DATA START
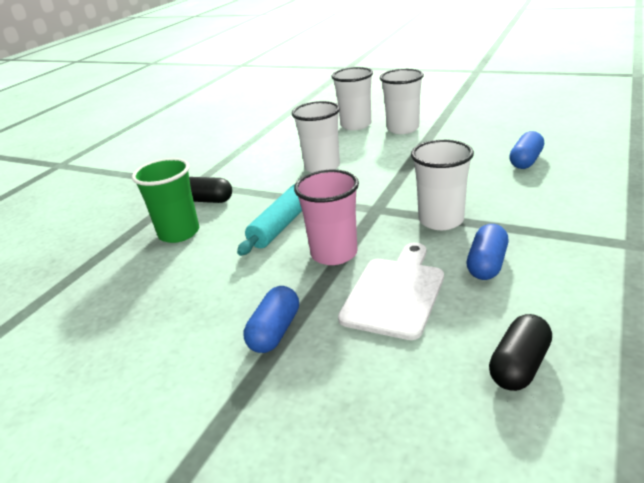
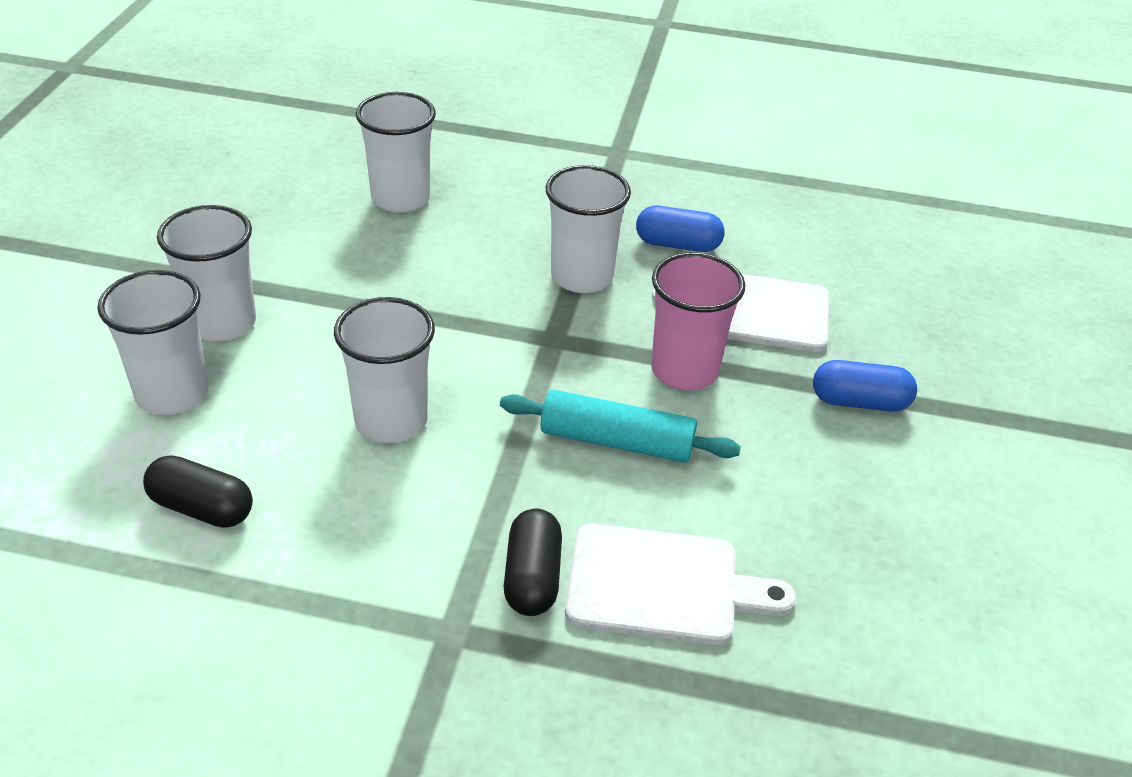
camera: 110 degrees left, 10 degrees up
(179, 233) = (662, 585): green cup -> white cutting board
(519, 366) = (832, 235): black capsule -> black capsule (202, 508)
(525, 161) = (400, 198): blue capsule -> white cup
DATA END
- REQUIREMENT -
Please copy the lines above exactly as written, apart from any pictures.

- OUTPUT BELOW -
camera: 110 degrees left, 10 degrees up
(179, 233) = (662, 585): green cup -> white cutting board
(519, 366) = (832, 235): black capsule -> black capsule (202, 508)
(525, 161) = (400, 198): blue capsule -> white cup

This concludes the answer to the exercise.